* **INSTRUCTIONS FOR THE TASK**: From the first line to the last, print the data exactly as written.

* **DATA FOR REVIEW**:
....................
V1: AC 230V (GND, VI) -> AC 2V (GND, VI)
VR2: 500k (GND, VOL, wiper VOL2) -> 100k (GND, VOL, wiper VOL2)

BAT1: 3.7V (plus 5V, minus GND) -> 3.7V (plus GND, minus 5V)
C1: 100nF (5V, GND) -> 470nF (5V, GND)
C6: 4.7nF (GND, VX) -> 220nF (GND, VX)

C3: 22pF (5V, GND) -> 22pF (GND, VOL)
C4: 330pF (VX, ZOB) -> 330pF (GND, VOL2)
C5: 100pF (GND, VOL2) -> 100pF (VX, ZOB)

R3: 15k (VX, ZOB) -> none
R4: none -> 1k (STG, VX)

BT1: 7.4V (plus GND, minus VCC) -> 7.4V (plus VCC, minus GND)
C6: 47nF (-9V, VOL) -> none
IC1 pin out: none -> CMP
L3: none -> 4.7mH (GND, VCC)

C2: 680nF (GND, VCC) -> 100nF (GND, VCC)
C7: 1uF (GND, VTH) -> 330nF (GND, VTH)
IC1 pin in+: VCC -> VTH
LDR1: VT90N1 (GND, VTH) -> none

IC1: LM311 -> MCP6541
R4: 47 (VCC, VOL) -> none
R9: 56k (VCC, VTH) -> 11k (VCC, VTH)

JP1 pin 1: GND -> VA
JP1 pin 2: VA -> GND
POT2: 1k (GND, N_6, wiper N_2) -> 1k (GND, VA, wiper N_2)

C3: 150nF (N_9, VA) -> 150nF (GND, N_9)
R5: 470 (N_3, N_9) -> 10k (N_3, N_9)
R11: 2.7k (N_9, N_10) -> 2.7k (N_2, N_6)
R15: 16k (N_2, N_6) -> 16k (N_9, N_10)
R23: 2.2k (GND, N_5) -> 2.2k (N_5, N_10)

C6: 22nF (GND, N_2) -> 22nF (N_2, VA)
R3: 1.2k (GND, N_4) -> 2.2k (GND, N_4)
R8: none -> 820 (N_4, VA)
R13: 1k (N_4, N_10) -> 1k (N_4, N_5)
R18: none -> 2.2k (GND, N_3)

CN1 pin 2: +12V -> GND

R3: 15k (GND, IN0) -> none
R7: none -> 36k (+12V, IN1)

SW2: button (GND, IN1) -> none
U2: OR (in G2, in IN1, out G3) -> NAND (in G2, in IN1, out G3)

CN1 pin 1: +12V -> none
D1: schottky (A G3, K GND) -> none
....................
* **TASK OUTPUT**:
V1: AC 230V (GND, VI) -> AC 2V (GND, VI)
VR2: 500k (GND, VOL, wiper VOL2) -> 100k (GND, VOL, wiper VOL2)

BAT1: 3.7V (plus 5V, minus GND) -> 3.7V (plus GND, minus 5V)
C1: 100nF (5V, GND) -> 470nF (5V, GND)
C6: 4.7nF (GND, VX) -> 220nF (GND, VX)

C3: 22pF (5V, GND) -> 22pF (GND, VOL)
C4: 330pF (VX, ZOB) -> 330pF (GND, VOL2)
C5: 100pF (GND, VOL2) -> 100pF (VX, ZOB)

R3: 15k (VX, ZOB) -> none
R4: none -> 1k (STG, VX)

BT1: 7.4V (plus GND, minus VCC) -> 7.4V (plus VCC, minus GND)
C6: 47nF (-9V, VOL) -> none
IC1 pin out: none -> CMP
L3: none -> 4.7mH (GND, VCC)

C2: 680nF (GND, VCC) -> 100nF (GND, VCC)
C7: 1uF (GND, VTH) -> 330nF (GND, VTH)
IC1 pin in+: VCC -> VTH
LDR1: VT90N1 (GND, VTH) -> none

IC1: LM311 -> MCP6541
R4: 47 (VCC, VOL) -> none
R9: 56k (VCC, VTH) -> 11k (VCC, VTH)

JP1 pin 1: GND -> VA
JP1 pin 2: VA -> GND
POT2: 1k (GND, N_6, wiper N_2) -> 1k (GND, VA, wiper N_2)

C3: 150nF (N_9, VA) -> 150nF (GND, N_9)
R5: 470 (N_3, N_9) -> 10k (N_3, N_9)
R11: 2.7k (N_9, N_10) -> 2.7k (N_2, N_6)
R15: 16k (N_2, N_6) -> 16k (N_9, N_10)
R23: 2.2k (GND, N_5) -> 2.2k (N_5, N_10)

C6: 22nF (GND, N_2) -> 22nF (N_2, VA)
R3: 1.2k (GND, N_4) -> 2.2k (GND, N_4)
R8: none -> 820 (N_4, VA)
R13: 1k (N_4, N_10) -> 1k (N_4, N_5)
R18: none -> 2.2k (GND, N_3)

CN1 pin 2: +12V -> GND

R3: 15k (GND, IN0) -> none
R7: none -> 36k (+12V, IN1)

SW2: button (GND, IN1) -> none
U2: OR (in G2, in IN1, out G3) -> NAND (in G2, in IN1, out G3)

CN1 pin 1: +12V -> none
D1: schottky (A G3, K GND) -> none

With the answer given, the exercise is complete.